TRY IT » Repeat the records exactly. Every line must match.

[SUPPLIED RECORDS Boundary: Start]

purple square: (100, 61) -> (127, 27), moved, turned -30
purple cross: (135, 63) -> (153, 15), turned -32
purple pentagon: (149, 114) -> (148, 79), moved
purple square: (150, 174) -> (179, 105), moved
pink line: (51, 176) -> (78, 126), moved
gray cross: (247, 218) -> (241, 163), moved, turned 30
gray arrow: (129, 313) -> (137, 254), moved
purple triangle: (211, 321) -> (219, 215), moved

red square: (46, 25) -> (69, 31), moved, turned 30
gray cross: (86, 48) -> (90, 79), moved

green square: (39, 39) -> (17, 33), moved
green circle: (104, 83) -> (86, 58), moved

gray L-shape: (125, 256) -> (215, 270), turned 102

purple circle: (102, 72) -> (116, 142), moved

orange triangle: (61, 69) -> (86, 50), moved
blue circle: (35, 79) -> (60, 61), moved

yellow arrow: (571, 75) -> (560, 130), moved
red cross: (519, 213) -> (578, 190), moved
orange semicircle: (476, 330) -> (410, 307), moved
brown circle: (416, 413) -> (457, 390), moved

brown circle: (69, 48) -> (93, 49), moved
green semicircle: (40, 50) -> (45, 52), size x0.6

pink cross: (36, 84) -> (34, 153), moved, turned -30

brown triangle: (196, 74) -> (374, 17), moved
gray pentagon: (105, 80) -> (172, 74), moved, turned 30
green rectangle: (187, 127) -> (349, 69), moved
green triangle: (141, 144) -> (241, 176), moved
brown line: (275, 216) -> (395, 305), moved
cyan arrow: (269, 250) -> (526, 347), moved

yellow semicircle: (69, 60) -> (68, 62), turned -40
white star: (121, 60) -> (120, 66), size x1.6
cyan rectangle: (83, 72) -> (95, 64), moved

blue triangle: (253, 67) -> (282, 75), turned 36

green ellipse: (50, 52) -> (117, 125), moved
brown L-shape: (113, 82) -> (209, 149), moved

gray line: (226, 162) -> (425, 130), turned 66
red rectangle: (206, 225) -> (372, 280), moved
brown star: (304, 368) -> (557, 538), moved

[SUPPLIED RECORDS Boundary: End]

TASK ANSWER »
purple square: (100, 61) -> (127, 27), moved, turned -30
purple cross: (135, 63) -> (153, 15), turned -32
purple pentagon: (149, 114) -> (148, 79), moved
purple square: (150, 174) -> (179, 105), moved
pink line: (51, 176) -> (78, 126), moved
gray cross: (247, 218) -> (241, 163), moved, turned 30
gray arrow: (129, 313) -> (137, 254), moved
purple triangle: (211, 321) -> (219, 215), moved

red square: (46, 25) -> (69, 31), moved, turned 30
gray cross: (86, 48) -> (90, 79), moved

green square: (39, 39) -> (17, 33), moved
green circle: (104, 83) -> (86, 58), moved

gray L-shape: (125, 256) -> (215, 270), turned 102

purple circle: (102, 72) -> (116, 142), moved

orange triangle: (61, 69) -> (86, 50), moved
blue circle: (35, 79) -> (60, 61), moved

yellow arrow: (571, 75) -> (560, 130), moved
red cross: (519, 213) -> (578, 190), moved
orange semicircle: (476, 330) -> (410, 307), moved
brown circle: (416, 413) -> (457, 390), moved

brown circle: (69, 48) -> (93, 49), moved
green semicircle: (40, 50) -> (45, 52), size x0.6

pink cross: (36, 84) -> (34, 153), moved, turned -30

brown triangle: (196, 74) -> (374, 17), moved
gray pentagon: (105, 80) -> (172, 74), moved, turned 30
green rectangle: (187, 127) -> (349, 69), moved
green triangle: (141, 144) -> (241, 176), moved
brown line: (275, 216) -> (395, 305), moved
cyan arrow: (269, 250) -> (526, 347), moved

yellow semicircle: (69, 60) -> (68, 62), turned -40
white star: (121, 60) -> (120, 66), size x1.6
cyan rectangle: (83, 72) -> (95, 64), moved

blue triangle: (253, 67) -> (282, 75), turned 36

green ellipse: (50, 52) -> (117, 125), moved
brown L-shape: (113, 82) -> (209, 149), moved

gray line: (226, 162) -> (425, 130), turned 66
red rectangle: (206, 225) -> (372, 280), moved
brown star: (304, 368) -> (557, 538), moved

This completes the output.